### To do
Would you please copy the entries exactly, leaving every picture aside?

### Supplied data

BEGIN

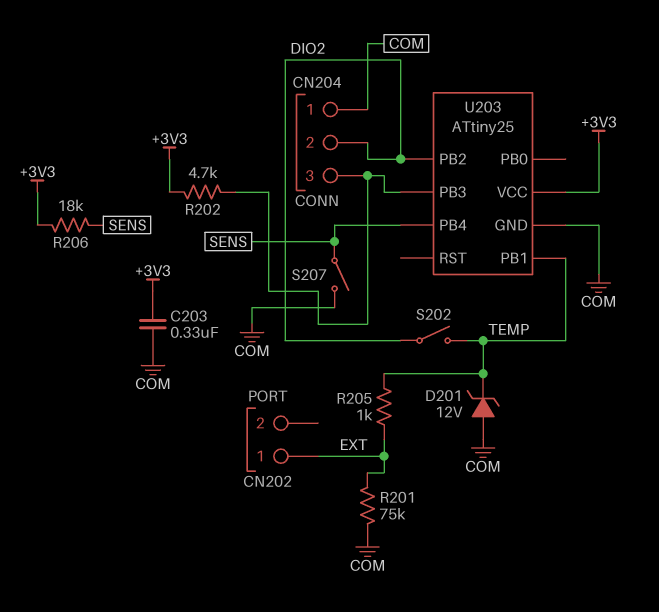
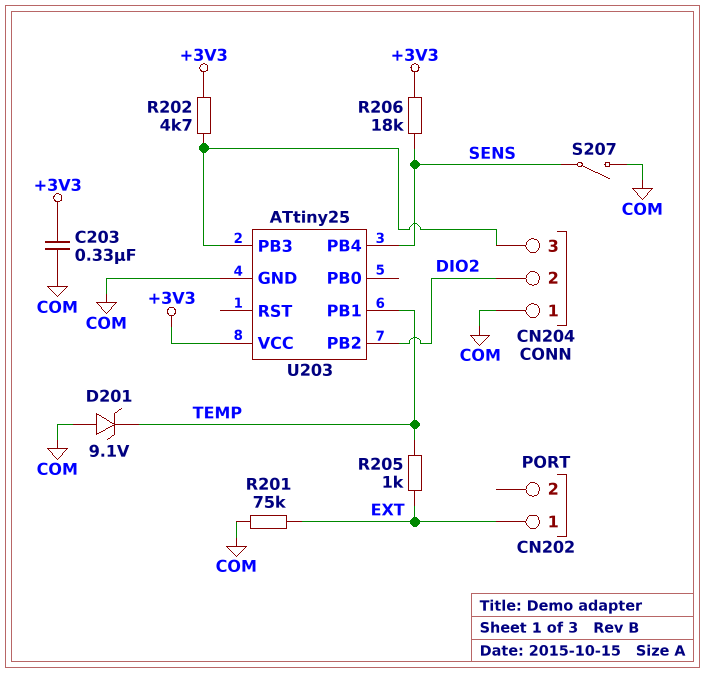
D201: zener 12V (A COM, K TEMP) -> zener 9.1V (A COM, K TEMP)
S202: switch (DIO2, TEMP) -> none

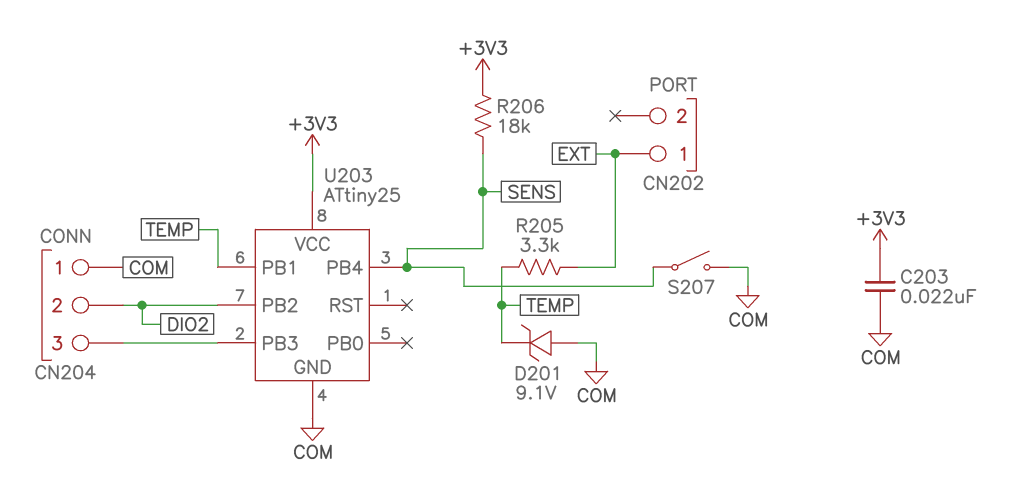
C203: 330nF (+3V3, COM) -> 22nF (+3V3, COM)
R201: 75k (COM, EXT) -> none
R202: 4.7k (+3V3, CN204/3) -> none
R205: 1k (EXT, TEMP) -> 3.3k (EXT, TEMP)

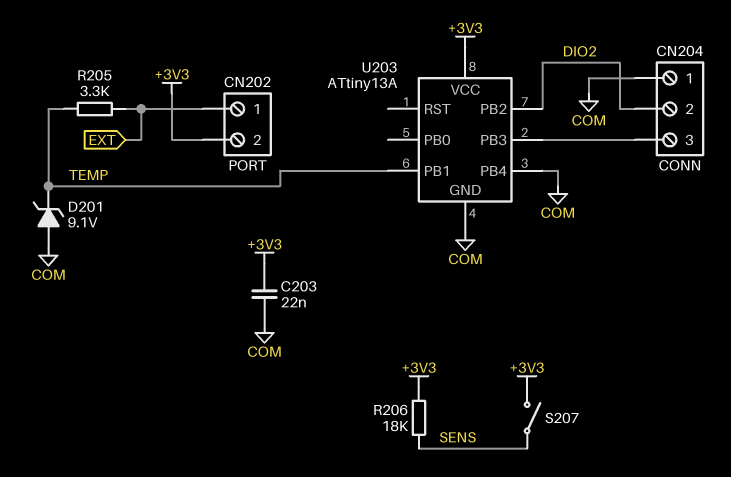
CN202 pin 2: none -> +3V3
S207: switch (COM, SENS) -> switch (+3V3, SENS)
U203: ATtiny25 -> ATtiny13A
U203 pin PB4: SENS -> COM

END

### Response to the task
D201: zener 12V (A COM, K TEMP) -> zener 9.1V (A COM, K TEMP)
S202: switch (DIO2, TEMP) -> none

C203: 330nF (+3V3, COM) -> 22nF (+3V3, COM)
R201: 75k (COM, EXT) -> none
R202: 4.7k (+3V3, CN204/3) -> none
R205: 1k (EXT, TEMP) -> 3.3k (EXT, TEMP)

CN202 pin 2: none -> +3V3
S207: switch (COM, SENS) -> switch (+3V3, SENS)
U203: ATtiny25 -> ATtiny13A
U203 pin PB4: SENS -> COM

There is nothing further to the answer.